[What the exercise asks]
In your copy of the data, keep every word exact and include no pictures.

**** Data under study ****

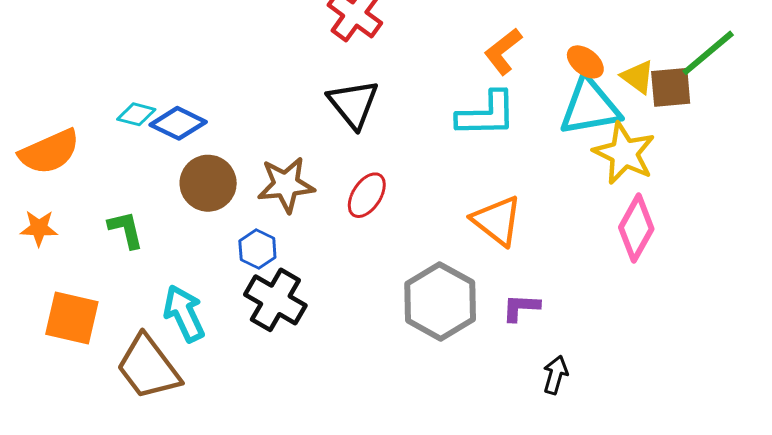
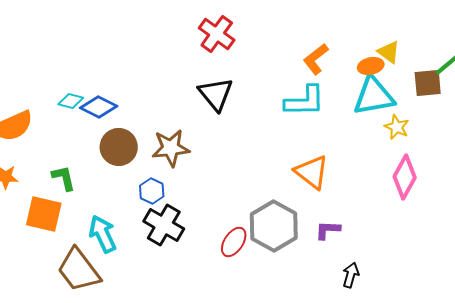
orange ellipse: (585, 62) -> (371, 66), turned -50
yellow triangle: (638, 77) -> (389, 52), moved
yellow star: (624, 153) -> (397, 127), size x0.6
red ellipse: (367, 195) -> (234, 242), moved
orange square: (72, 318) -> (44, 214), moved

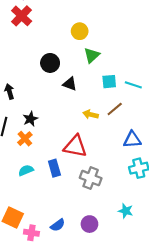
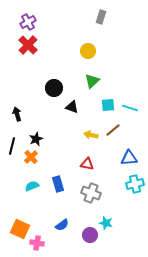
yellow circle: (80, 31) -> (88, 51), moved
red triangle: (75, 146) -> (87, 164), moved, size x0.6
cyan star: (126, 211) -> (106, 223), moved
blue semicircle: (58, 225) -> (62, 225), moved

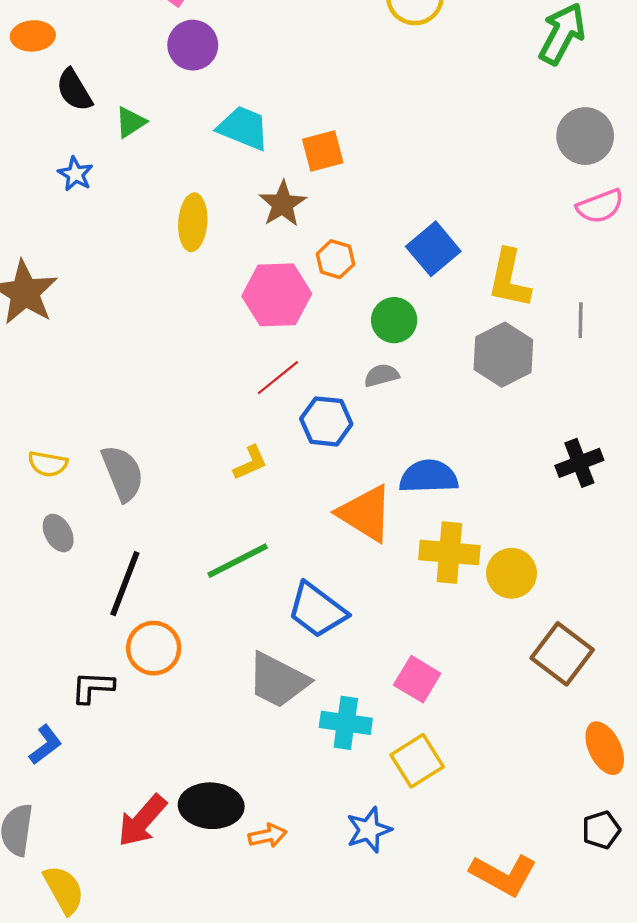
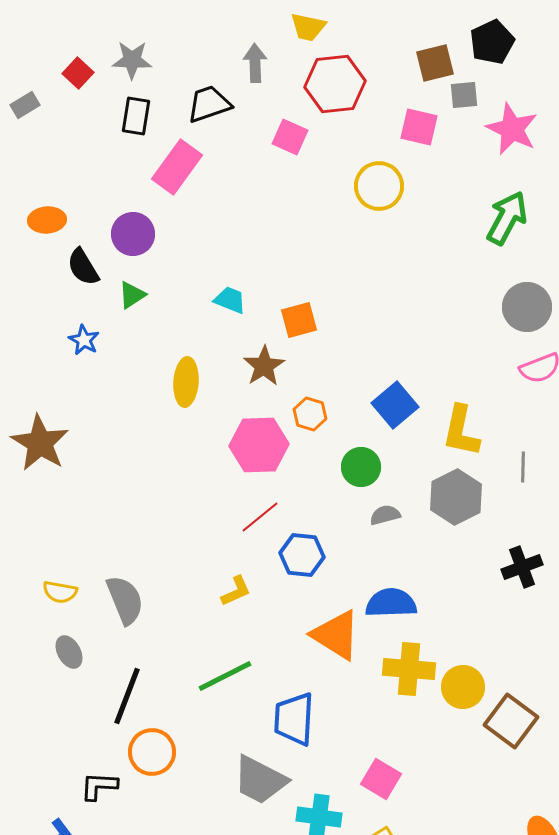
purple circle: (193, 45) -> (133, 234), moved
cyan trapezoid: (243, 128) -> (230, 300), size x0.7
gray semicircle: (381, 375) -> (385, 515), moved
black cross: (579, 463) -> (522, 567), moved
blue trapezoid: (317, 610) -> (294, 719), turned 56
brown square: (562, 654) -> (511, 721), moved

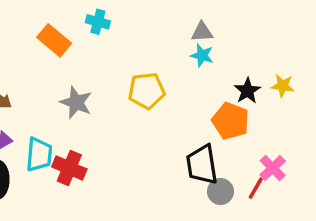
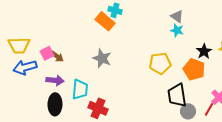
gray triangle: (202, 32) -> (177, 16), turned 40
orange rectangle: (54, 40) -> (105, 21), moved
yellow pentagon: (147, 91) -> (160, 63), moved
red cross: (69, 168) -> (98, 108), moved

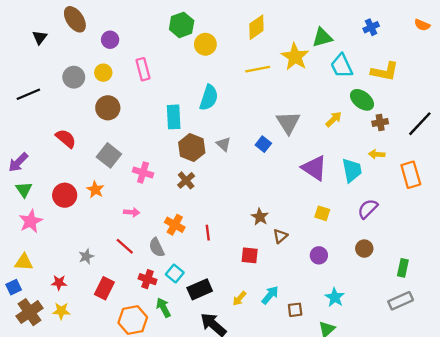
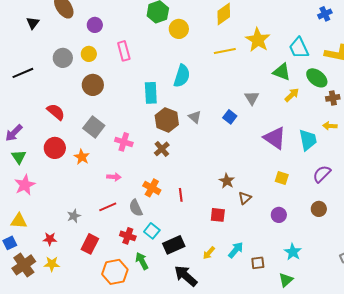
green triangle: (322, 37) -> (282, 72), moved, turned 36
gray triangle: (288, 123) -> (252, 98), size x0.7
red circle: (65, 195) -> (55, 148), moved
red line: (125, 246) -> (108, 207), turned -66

****

[Exercise answer]
orange ellipse: (585, 62) -> (371, 66), turned -50
yellow triangle: (638, 77) -> (389, 52), moved
yellow star: (624, 153) -> (397, 127), size x0.6
red ellipse: (367, 195) -> (234, 242), moved
orange square: (72, 318) -> (44, 214), moved

yellow circle: (80, 31) -> (88, 51), moved
red triangle: (75, 146) -> (87, 164), moved, size x0.6
cyan star: (126, 211) -> (106, 223), moved
blue semicircle: (58, 225) -> (62, 225), moved

purple circle: (193, 45) -> (133, 234), moved
cyan trapezoid: (243, 128) -> (230, 300), size x0.7
gray semicircle: (381, 375) -> (385, 515), moved
black cross: (579, 463) -> (522, 567), moved
blue trapezoid: (317, 610) -> (294, 719), turned 56
brown square: (562, 654) -> (511, 721), moved

gray triangle: (202, 32) -> (177, 16), turned 40
orange rectangle: (54, 40) -> (105, 21), moved
yellow pentagon: (147, 91) -> (160, 63), moved
red cross: (69, 168) -> (98, 108), moved

green triangle: (322, 37) -> (282, 72), moved, turned 36
gray triangle: (288, 123) -> (252, 98), size x0.7
red circle: (65, 195) -> (55, 148), moved
red line: (125, 246) -> (108, 207), turned -66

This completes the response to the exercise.